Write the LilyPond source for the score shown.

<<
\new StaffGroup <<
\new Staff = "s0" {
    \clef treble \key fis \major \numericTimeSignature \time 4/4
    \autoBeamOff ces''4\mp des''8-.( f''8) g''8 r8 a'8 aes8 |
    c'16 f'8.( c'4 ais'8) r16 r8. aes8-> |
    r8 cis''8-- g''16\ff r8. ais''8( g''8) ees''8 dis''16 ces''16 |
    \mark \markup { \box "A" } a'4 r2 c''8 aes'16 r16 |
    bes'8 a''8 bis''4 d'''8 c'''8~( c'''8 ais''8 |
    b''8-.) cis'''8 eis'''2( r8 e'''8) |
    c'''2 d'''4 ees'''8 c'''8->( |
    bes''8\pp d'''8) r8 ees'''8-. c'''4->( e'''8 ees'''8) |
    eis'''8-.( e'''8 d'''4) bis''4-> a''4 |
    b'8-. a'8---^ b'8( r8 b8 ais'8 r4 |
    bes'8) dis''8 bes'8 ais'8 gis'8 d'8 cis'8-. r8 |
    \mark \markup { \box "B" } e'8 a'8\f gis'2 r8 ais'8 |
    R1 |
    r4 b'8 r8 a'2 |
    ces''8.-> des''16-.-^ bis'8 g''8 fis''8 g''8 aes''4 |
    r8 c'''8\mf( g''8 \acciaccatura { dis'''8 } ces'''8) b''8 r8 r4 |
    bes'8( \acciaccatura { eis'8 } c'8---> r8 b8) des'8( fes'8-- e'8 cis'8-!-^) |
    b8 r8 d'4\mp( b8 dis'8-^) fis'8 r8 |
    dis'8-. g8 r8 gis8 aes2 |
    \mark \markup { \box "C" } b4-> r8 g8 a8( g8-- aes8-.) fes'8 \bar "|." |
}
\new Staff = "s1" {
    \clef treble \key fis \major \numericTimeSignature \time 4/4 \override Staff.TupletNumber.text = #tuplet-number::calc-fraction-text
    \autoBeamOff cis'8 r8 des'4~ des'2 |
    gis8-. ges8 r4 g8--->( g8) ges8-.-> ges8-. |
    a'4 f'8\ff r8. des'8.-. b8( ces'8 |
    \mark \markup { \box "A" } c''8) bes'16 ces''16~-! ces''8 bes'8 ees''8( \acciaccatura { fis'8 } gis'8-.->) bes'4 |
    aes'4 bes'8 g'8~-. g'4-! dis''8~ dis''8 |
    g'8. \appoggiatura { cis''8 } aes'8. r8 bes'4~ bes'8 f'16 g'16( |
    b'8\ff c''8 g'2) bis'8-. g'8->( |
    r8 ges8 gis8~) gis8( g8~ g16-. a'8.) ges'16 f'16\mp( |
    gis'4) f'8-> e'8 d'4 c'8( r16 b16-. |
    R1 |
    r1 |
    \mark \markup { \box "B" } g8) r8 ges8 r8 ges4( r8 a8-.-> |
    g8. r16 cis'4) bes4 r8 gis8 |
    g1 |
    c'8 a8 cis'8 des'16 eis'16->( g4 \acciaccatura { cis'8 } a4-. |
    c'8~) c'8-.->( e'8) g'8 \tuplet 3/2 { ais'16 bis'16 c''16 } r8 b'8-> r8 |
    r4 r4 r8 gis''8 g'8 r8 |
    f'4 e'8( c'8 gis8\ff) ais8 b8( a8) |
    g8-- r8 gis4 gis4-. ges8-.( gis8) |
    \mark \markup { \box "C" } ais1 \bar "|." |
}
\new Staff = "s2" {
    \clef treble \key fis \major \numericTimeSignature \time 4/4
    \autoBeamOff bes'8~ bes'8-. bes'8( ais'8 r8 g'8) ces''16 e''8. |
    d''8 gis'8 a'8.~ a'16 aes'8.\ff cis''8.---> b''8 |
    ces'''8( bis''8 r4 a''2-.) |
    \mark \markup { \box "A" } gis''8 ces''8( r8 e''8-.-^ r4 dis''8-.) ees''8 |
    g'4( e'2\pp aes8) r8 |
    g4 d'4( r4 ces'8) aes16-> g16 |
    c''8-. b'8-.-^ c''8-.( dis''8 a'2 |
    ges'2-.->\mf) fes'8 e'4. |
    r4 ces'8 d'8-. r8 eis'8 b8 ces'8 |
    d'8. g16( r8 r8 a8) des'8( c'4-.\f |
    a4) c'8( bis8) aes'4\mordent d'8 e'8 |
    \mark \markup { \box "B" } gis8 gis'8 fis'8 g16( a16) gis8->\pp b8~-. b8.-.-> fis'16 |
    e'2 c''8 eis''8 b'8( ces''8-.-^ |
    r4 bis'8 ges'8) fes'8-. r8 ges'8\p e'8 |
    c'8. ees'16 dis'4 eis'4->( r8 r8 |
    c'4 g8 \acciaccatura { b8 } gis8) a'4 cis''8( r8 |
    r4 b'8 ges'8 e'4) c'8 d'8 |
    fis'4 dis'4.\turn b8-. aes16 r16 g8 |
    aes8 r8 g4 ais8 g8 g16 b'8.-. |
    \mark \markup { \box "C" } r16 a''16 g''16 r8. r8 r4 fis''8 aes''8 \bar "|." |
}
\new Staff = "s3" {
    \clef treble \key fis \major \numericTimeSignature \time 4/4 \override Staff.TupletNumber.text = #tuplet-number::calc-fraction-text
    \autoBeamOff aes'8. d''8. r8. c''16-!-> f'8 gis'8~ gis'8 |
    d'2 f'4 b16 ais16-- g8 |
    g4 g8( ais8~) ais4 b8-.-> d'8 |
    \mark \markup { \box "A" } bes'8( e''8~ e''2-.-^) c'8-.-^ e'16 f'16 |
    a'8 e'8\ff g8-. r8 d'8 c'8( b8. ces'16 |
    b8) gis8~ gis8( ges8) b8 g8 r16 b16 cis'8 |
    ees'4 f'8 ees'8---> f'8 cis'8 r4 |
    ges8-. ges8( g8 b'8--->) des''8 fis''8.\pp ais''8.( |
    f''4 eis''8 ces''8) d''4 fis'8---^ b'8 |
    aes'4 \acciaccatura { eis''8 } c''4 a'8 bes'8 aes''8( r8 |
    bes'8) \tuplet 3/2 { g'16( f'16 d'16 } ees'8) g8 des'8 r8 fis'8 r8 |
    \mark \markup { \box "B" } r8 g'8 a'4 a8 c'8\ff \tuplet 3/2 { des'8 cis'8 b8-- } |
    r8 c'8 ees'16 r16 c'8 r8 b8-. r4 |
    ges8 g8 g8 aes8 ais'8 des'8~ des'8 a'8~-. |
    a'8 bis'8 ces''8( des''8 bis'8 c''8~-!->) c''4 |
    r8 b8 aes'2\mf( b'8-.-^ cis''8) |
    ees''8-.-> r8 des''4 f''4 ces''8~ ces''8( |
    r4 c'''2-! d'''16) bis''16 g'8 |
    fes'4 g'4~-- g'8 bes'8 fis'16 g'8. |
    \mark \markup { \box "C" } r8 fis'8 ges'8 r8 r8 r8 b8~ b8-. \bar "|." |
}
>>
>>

AUSZUFÜHRENDE AUFGABE -
Zähle bitte, in wie vielen Zeilen oben die Zeichenfolge „acciaccatura“ vorkommt, und nenne nur die Zahl.

RICHTIGES ERGEBNIS -
6